→ **Task objective**:
The records below must be transcribed exactly.

[Change listing data]

· · · · · · ·

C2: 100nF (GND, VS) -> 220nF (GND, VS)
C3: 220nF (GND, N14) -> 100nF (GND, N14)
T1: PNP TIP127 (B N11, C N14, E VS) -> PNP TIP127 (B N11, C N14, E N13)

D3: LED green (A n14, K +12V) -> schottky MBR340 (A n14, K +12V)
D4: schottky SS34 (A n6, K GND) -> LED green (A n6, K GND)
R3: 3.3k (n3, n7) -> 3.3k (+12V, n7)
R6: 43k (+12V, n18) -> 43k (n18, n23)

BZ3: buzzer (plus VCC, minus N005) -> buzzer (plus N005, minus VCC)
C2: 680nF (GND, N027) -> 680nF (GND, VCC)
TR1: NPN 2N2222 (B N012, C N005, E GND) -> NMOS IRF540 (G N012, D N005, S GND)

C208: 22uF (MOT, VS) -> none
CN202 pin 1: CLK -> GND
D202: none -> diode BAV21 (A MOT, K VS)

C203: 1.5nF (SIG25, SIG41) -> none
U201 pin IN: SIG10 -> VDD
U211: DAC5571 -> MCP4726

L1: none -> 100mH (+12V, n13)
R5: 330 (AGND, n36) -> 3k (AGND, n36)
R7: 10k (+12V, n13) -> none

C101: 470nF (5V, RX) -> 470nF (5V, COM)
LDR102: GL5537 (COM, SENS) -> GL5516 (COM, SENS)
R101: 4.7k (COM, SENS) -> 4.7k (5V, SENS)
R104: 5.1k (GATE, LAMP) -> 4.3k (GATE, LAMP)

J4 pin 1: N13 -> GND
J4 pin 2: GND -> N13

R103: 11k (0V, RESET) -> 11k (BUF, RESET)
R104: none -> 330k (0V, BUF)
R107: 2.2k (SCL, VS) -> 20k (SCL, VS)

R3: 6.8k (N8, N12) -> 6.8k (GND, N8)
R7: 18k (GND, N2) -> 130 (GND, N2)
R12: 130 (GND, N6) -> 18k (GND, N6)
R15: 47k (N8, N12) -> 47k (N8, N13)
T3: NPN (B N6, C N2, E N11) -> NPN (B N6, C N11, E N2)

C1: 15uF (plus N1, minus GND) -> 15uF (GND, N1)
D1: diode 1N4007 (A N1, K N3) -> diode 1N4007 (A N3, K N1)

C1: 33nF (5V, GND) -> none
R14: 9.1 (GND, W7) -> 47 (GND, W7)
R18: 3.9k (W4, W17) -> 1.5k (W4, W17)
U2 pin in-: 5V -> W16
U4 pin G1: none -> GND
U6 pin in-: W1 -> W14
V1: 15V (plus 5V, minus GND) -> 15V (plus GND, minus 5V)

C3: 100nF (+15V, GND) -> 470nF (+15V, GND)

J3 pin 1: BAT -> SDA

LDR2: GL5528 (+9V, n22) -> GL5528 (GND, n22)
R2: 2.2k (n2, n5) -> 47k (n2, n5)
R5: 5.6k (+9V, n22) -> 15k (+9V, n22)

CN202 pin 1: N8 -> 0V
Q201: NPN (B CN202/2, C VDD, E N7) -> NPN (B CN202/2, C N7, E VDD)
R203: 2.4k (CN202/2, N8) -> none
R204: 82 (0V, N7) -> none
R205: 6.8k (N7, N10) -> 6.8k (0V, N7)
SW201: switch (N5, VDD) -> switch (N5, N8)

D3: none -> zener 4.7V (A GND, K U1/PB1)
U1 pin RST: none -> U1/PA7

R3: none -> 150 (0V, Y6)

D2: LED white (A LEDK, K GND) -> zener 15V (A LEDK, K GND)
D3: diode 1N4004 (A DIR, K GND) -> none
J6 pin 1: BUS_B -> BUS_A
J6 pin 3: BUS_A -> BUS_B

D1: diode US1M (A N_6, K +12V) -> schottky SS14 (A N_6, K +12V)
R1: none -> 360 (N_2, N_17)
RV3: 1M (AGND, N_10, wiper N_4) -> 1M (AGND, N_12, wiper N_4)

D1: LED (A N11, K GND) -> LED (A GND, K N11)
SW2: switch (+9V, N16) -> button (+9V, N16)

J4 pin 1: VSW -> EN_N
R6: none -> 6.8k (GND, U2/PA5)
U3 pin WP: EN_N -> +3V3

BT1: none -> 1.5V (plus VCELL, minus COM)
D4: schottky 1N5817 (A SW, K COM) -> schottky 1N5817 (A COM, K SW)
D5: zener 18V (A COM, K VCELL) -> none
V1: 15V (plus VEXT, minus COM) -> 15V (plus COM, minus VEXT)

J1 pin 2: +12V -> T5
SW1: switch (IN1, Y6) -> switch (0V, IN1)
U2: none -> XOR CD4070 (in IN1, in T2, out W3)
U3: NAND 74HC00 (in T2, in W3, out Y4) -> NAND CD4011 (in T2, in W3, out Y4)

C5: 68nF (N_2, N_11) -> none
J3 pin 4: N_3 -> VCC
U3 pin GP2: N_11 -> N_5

· · · · · · ·

→ **Task answer**:
C2: 100nF (GND, VS) -> 220nF (GND, VS)
C3: 220nF (GND, N14) -> 100nF (GND, N14)
T1: PNP TIP127 (B N11, C N14, E VS) -> PNP TIP127 (B N11, C N14, E N13)

D3: LED green (A n14, K +12V) -> schottky MBR340 (A n14, K +12V)
D4: schottky SS34 (A n6, K GND) -> LED green (A n6, K GND)
R3: 3.3k (n3, n7) -> 3.3k (+12V, n7)
R6: 43k (+12V, n18) -> 43k (n18, n23)

BZ3: buzzer (plus VCC, minus N005) -> buzzer (plus N005, minus VCC)
C2: 680nF (GND, N027) -> 680nF (GND, VCC)
TR1: NPN 2N2222 (B N012, C N005, E GND) -> NMOS IRF540 (G N012, D N005, S GND)

C208: 22uF (MOT, VS) -> none
CN202 pin 1: CLK -> GND
D202: none -> diode BAV21 (A MOT, K VS)

C203: 1.5nF (SIG25, SIG41) -> none
U201 pin IN: SIG10 -> VDD
U211: DAC5571 -> MCP4726

L1: none -> 100mH (+12V, n13)
R5: 330 (AGND, n36) -> 3k (AGND, n36)
R7: 10k (+12V, n13) -> none

C101: 470nF (5V, RX) -> 470nF (5V, COM)
LDR102: GL5537 (COM, SENS) -> GL5516 (COM, SENS)
R101: 4.7k (COM, SENS) -> 4.7k (5V, SENS)
R104: 5.1k (GATE, LAMP) -> 4.3k (GATE, LAMP)

J4 pin 1: N13 -> GND
J4 pin 2: GND -> N13

R103: 11k (0V, RESET) -> 11k (BUF, RESET)
R104: none -> 330k (0V, BUF)
R107: 2.2k (SCL, VS) -> 20k (SCL, VS)

R3: 6.8k (N8, N12) -> 6.8k (GND, N8)
R7: 18k (GND, N2) -> 130 (GND, N2)
R12: 130 (GND, N6) -> 18k (GND, N6)
R15: 47k (N8, N12) -> 47k (N8, N13)
T3: NPN (B N6, C N2, E N11) -> NPN (B N6, C N11, E N2)

C1: 15uF (plus N1, minus GND) -> 15uF (GND, N1)
D1: diode 1N4007 (A N1, K N3) -> diode 1N4007 (A N3, K N1)

C1: 33nF (5V, GND) -> none
R14: 9.1 (GND, W7) -> 47 (GND, W7)
R18: 3.9k (W4, W17) -> 1.5k (W4, W17)
U2 pin in-: 5V -> W16
U4 pin G1: none -> GND
U6 pin in-: W1 -> W14
V1: 15V (plus 5V, minus GND) -> 15V (plus GND, minus 5V)

C3: 100nF (+15V, GND) -> 470nF (+15V, GND)

J3 pin 1: BAT -> SDA

LDR2: GL5528 (+9V, n22) -> GL5528 (GND, n22)
R2: 2.2k (n2, n5) -> 47k (n2, n5)
R5: 5.6k (+9V, n22) -> 15k (+9V, n22)

CN202 pin 1: N8 -> 0V
Q201: NPN (B CN202/2, C VDD, E N7) -> NPN (B CN202/2, C N7, E VDD)
R203: 2.4k (CN202/2, N8) -> none
R204: 82 (0V, N7) -> none
R205: 6.8k (N7, N10) -> 6.8k (0V, N7)
SW201: switch (N5, VDD) -> switch (N5, N8)

D3: none -> zener 4.7V (A GND, K U1/PB1)
U1 pin RST: none -> U1/PA7

R3: none -> 150 (0V, Y6)

D2: LED white (A LEDK, K GND) -> zener 15V (A LEDK, K GND)
D3: diode 1N4004 (A DIR, K GND) -> none
J6 pin 1: BUS_B -> BUS_A
J6 pin 3: BUS_A -> BUS_B

D1: diode US1M (A N_6, K +12V) -> schottky SS14 (A N_6, K +12V)
R1: none -> 360 (N_2, N_17)
RV3: 1M (AGND, N_10, wiper N_4) -> 1M (AGND, N_12, wiper N_4)

D1: LED (A N11, K GND) -> LED (A GND, K N11)
SW2: switch (+9V, N16) -> button (+9V, N16)

J4 pin 1: VSW -> EN_N
R6: none -> 6.8k (GND, U2/PA5)
U3 pin WP: EN_N -> +3V3

BT1: none -> 1.5V (plus VCELL, minus COM)
D4: schottky 1N5817 (A SW, K COM) -> schottky 1N5817 (A COM, K SW)
D5: zener 18V (A COM, K VCELL) -> none
V1: 15V (plus VEXT, minus COM) -> 15V (plus COM, minus VEXT)

J1 pin 2: +12V -> T5
SW1: switch (IN1, Y6) -> switch (0V, IN1)
U2: none -> XOR CD4070 (in IN1, in T2, out W3)
U3: NAND 74HC00 (in T2, in W3, out Y4) -> NAND CD4011 (in T2, in W3, out Y4)

C5: 68nF (N_2, N_11) -> none
J3 pin 4: N_3 -> VCC
U3 pin GP2: N_11 -> N_5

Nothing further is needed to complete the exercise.